(Goal of the exercise):
Look for the string "pink" in the listing below, then copy every line that has it.
══ Material shown ══
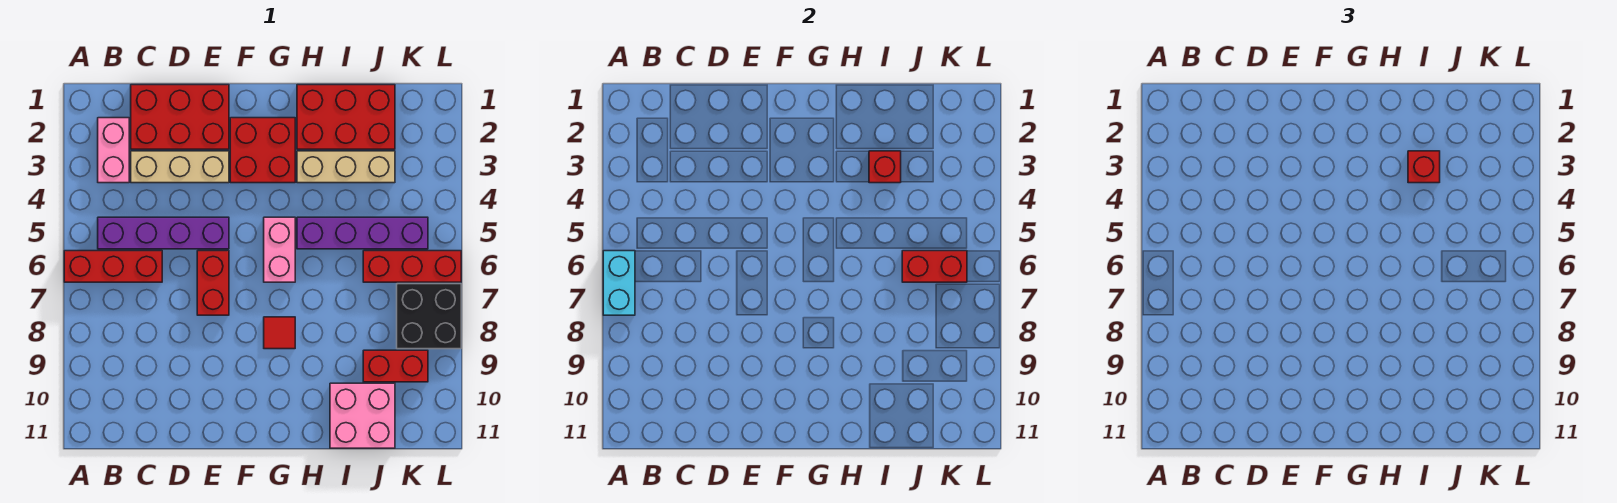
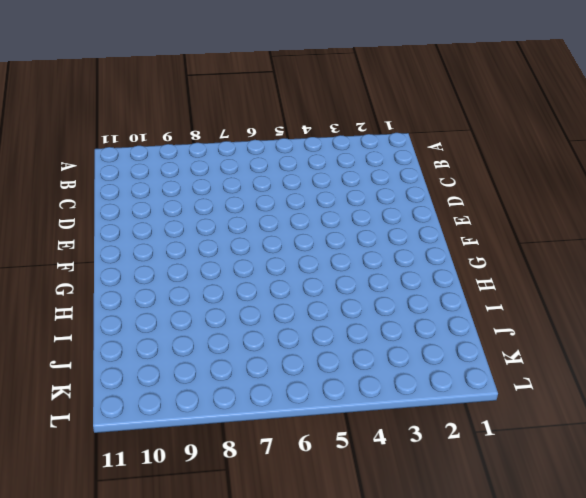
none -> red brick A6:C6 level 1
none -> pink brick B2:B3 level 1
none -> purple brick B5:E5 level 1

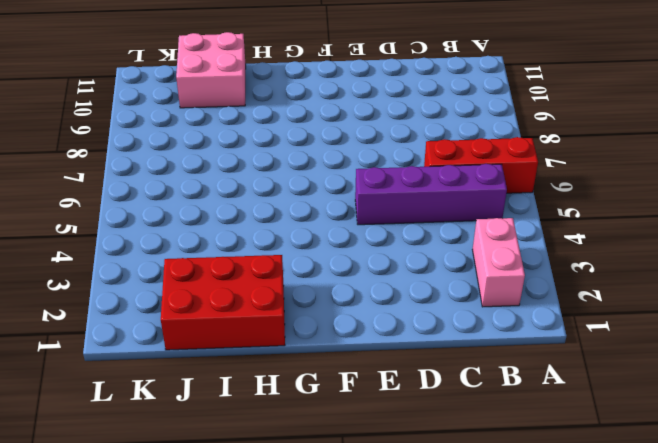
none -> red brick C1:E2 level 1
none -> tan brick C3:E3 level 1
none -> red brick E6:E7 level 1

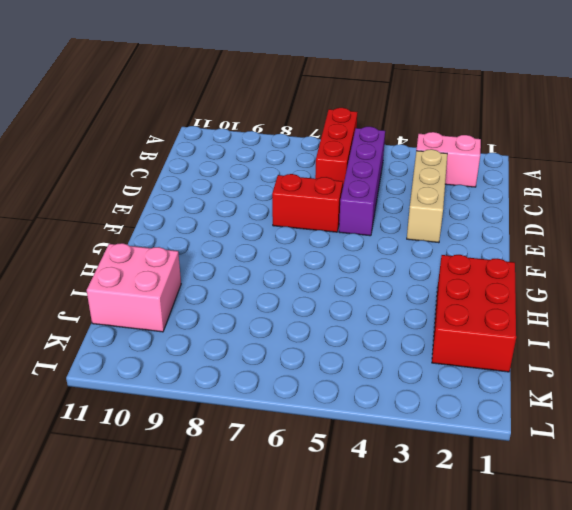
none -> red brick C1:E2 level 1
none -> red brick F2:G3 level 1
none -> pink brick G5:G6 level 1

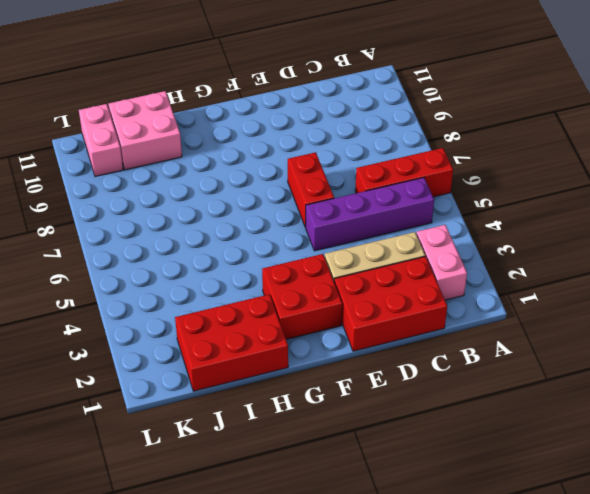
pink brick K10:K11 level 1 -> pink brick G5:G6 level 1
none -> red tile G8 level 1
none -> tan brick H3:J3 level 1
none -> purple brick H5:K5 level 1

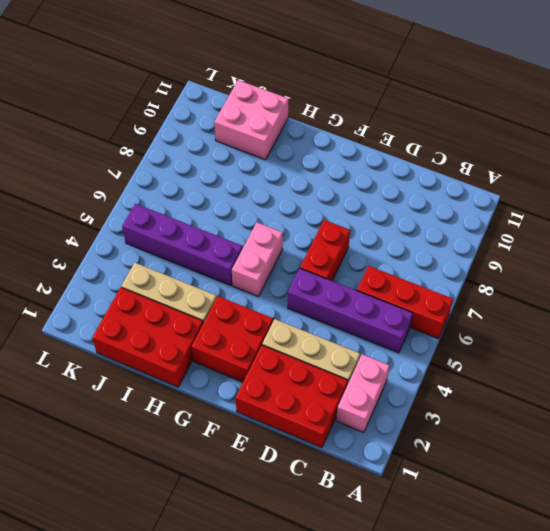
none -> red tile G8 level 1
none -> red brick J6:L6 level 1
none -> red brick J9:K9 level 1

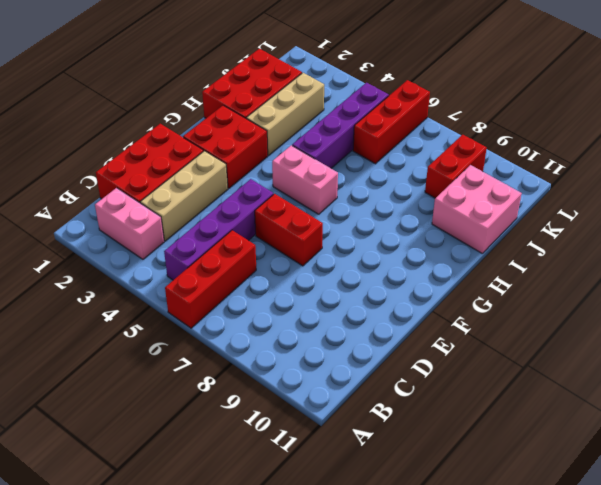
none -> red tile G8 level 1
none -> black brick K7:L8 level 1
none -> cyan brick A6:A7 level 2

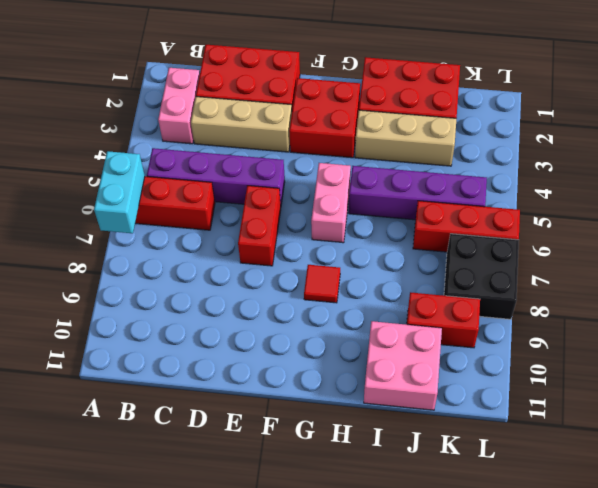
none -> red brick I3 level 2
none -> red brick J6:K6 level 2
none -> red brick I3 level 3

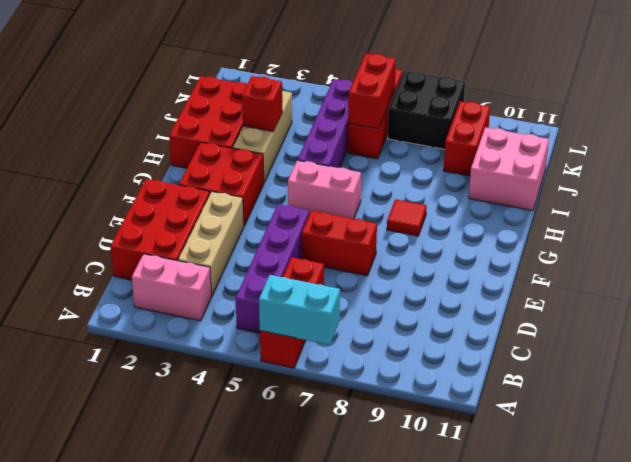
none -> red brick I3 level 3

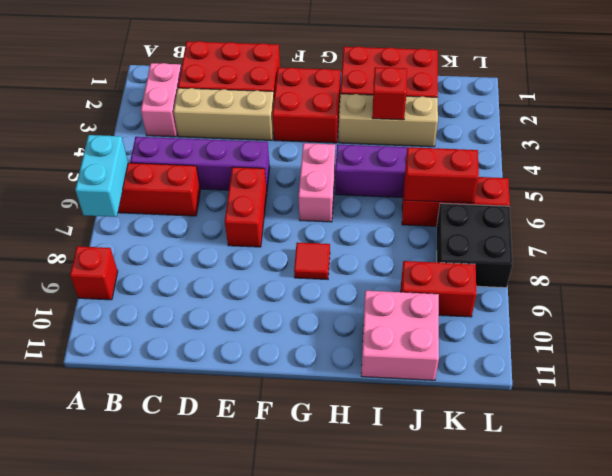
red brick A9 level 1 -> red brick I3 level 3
═══
(Task result):
none -> pink brick B2:B3 level 1
none -> pink brick G5:G6 level 1
pink brick K10:K11 level 1 -> pink brick G5:G6 level 1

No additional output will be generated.